__Work to complete__. Once you find the line with "Analyze this satellite" in the entries below, return exactly every line from it through the line with "List all objects visible".

(Point-based object detection data)

=-=-=

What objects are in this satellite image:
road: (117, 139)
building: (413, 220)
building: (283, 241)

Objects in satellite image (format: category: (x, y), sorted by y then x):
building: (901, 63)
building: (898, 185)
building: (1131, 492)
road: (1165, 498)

=-=-=

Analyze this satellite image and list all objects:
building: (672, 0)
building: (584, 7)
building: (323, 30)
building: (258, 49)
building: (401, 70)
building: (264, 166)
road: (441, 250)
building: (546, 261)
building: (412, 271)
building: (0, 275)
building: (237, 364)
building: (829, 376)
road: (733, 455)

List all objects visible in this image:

=-=-=

__Response to this task__.
Analyze this satellite image and list all objects:
building: (672, 0)
building: (584, 7)
building: (323, 30)
building: (258, 49)
building: (401, 70)
building: (264, 166)
road: (441, 250)
building: (546, 261)
building: (412, 271)
building: (0, 275)
building: (237, 364)
building: (829, 376)
road: (733, 455)

List all objects visible in this image:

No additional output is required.